What is expected: Use the entries below and reproduce exactly the lines from the one containing "none -> green tile B2 level 2" down to the one containing "none -> red brick A10:B10 level 1", both of them included.

Data records:

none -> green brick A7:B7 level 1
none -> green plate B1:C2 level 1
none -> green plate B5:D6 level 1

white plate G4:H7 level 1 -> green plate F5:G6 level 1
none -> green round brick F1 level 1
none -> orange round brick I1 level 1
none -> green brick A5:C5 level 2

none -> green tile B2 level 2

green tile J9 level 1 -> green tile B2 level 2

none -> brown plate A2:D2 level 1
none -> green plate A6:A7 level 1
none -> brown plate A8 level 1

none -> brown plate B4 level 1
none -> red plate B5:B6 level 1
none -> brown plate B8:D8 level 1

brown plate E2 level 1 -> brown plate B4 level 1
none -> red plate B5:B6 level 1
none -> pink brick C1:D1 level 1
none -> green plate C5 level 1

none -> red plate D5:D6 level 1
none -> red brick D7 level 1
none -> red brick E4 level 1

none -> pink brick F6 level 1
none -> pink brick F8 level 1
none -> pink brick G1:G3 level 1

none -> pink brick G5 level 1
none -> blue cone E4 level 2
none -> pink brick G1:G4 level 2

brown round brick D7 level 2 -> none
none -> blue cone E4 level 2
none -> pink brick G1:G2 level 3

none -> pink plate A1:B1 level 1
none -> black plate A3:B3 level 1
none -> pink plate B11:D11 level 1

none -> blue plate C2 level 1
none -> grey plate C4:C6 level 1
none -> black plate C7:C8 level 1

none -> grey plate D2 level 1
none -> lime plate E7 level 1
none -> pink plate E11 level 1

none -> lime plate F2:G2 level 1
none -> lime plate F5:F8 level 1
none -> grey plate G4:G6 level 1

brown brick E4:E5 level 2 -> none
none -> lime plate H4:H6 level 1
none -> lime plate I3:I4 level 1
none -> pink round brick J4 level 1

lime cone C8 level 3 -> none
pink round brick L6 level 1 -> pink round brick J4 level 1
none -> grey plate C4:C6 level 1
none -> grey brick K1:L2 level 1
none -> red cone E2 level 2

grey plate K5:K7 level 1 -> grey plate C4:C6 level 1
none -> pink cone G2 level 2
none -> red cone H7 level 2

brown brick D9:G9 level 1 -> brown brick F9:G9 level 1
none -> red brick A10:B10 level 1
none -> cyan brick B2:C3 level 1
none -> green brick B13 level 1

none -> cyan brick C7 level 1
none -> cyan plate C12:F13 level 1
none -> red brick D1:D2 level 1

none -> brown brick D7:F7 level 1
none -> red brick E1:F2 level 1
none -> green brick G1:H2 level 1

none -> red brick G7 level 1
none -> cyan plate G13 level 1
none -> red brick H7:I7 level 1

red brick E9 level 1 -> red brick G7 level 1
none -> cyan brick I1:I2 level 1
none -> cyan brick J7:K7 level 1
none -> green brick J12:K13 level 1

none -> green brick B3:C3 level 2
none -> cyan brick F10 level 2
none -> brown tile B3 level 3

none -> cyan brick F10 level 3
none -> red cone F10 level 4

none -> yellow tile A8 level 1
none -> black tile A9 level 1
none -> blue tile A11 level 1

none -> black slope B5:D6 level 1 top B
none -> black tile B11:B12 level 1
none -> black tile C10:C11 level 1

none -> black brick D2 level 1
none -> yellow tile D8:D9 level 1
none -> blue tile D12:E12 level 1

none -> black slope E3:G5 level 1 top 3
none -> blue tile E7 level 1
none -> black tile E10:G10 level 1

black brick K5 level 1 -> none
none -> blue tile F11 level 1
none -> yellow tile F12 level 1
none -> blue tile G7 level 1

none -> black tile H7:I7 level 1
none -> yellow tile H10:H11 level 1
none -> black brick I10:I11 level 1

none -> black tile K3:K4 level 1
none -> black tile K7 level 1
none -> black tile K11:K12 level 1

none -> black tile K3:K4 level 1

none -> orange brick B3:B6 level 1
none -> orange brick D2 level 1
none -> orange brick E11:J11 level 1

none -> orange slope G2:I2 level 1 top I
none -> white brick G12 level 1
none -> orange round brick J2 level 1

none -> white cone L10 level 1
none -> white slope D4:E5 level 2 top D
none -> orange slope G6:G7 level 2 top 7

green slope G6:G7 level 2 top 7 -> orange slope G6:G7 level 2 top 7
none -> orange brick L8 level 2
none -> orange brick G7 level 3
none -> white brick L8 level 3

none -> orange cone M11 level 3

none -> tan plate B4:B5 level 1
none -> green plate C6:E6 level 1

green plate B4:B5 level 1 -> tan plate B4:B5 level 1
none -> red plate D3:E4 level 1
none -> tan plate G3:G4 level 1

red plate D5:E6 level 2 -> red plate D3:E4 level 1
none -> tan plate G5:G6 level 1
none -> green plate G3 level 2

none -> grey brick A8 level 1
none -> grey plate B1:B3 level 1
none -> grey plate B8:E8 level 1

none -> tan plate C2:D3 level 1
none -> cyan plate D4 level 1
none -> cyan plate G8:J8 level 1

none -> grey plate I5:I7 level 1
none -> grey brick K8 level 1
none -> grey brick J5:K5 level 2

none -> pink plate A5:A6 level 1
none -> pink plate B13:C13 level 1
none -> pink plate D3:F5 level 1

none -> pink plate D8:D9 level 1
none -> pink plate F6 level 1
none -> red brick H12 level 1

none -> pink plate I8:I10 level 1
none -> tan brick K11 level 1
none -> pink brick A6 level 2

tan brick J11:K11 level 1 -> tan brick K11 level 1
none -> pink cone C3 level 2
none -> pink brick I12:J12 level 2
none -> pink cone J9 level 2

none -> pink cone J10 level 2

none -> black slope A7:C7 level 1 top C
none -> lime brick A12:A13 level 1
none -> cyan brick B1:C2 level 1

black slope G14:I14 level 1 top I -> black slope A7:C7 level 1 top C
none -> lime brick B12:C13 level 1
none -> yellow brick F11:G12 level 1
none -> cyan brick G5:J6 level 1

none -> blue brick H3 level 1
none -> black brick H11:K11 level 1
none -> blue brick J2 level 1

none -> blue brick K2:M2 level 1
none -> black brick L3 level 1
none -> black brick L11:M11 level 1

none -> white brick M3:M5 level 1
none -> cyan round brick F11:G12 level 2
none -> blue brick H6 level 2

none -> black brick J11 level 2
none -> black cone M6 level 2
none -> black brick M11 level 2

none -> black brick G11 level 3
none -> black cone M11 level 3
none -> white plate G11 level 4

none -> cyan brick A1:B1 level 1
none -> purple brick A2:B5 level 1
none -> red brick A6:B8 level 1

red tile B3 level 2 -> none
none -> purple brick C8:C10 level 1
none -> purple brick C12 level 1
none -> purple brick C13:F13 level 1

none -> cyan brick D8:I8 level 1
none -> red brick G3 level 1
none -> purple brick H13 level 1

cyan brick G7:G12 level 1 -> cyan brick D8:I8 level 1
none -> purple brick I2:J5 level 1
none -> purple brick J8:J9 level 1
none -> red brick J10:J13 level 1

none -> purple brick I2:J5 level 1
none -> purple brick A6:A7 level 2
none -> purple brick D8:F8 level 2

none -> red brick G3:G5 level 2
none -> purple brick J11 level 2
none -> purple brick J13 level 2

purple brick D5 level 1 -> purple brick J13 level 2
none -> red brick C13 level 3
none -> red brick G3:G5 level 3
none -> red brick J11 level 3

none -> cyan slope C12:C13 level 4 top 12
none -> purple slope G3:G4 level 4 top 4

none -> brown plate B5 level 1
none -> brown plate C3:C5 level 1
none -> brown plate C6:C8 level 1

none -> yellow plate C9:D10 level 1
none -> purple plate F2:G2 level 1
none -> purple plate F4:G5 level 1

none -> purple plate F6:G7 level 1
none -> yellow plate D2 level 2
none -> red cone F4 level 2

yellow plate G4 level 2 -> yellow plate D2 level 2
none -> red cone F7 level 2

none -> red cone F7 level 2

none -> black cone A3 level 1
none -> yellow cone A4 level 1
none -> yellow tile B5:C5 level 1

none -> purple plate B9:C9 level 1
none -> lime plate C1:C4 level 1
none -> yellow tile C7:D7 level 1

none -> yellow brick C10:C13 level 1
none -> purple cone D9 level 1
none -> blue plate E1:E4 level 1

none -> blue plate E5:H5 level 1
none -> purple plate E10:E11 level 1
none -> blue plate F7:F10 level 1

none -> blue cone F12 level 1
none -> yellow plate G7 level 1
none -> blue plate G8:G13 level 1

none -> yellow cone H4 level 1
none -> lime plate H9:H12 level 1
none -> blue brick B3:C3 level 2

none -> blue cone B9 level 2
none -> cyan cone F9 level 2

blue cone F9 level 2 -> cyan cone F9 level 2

Output:
none -> green tile B2 level 2

green tile J9 level 1 -> green tile B2 level 2

none -> brown plate A2:D2 level 1
none -> green plate A6:A7 level 1
none -> brown plate A8 level 1

none -> brown plate B4 level 1
none -> red plate B5:B6 level 1
none -> brown plate B8:D8 level 1

brown plate E2 level 1 -> brown plate B4 level 1
none -> red plate B5:B6 level 1
none -> pink brick C1:D1 level 1
none -> green plate C5 level 1

none -> red plate D5:D6 level 1
none -> red brick D7 level 1
none -> red brick E4 level 1

none -> pink brick F6 level 1
none -> pink brick F8 level 1
none -> pink brick G1:G3 level 1

none -> pink brick G5 level 1
none -> blue cone E4 level 2
none -> pink brick G1:G4 level 2

brown round brick D7 level 2 -> none
none -> blue cone E4 level 2
none -> pink brick G1:G2 level 3

none -> pink plate A1:B1 level 1
none -> black plate A3:B3 level 1
none -> pink plate B11:D11 level 1

none -> blue plate C2 level 1
none -> grey plate C4:C6 level 1
none -> black plate C7:C8 level 1

none -> grey plate D2 level 1
none -> lime plate E7 level 1
none -> pink plate E11 level 1

none -> lime plate F2:G2 level 1
none -> lime plate F5:F8 level 1
none -> grey plate G4:G6 level 1

brown brick E4:E5 level 2 -> none
none -> lime plate H4:H6 level 1
none -> lime plate I3:I4 level 1
none -> pink round brick J4 level 1

lime cone C8 level 3 -> none
pink round brick L6 level 1 -> pink round brick J4 level 1
none -> grey plate C4:C6 level 1
none -> grey brick K1:L2 level 1
none -> red cone E2 level 2

grey plate K5:K7 level 1 -> grey plate C4:C6 level 1
none -> pink cone G2 level 2
none -> red cone H7 level 2

brown brick D9:G9 level 1 -> brown brick F9:G9 level 1
none -> red brick A10:B10 level 1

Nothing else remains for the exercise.